To do: Rewrite the part of the data that opens with the line containing "cyan triangle: moved 3 px right" and runs to the end as a Markdown table. Use the columns Step and Record, give each row a number, skip blank lines, and leave out the pictures.

Records to use:
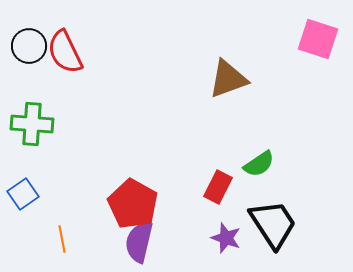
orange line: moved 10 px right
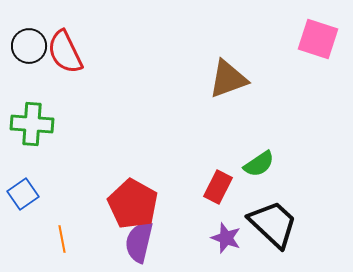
black trapezoid: rotated 14 degrees counterclockwise
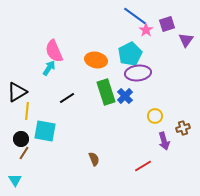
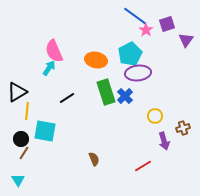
cyan triangle: moved 3 px right
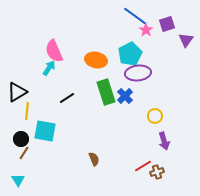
brown cross: moved 26 px left, 44 px down
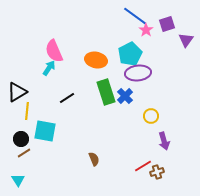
yellow circle: moved 4 px left
brown line: rotated 24 degrees clockwise
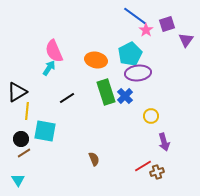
purple arrow: moved 1 px down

Reply:
| Step | Record |
|---|---|
| 1 | cyan triangle: moved 3 px right |
| 2 | brown cross: moved 26 px left, 44 px down |
| 3 | yellow circle: moved 4 px left |
| 4 | brown line: rotated 24 degrees clockwise |
| 5 | purple arrow: moved 1 px down |